■ WORK REQUEST ■
Some lines hold the string "left". Copy all of them from the material that follows.
BEGIN RECORDED INFORMATION
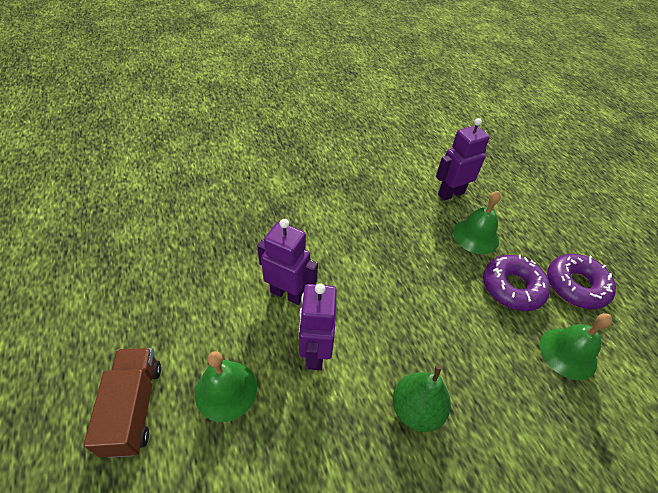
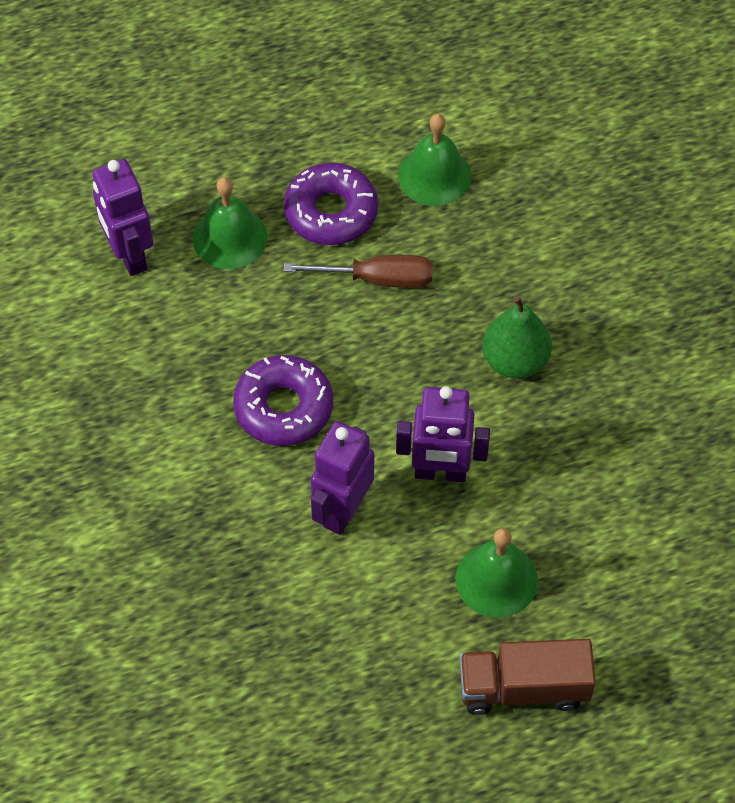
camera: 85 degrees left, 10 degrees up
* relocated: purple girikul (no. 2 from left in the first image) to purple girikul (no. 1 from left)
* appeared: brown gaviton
END RECORDED INFORMATION
■ ANSWER ■
camera: 85 degrees left, 10 degrees up
* relocated: purple girikul (no. 2 from left in the first image) to purple girikul (no. 1 from left)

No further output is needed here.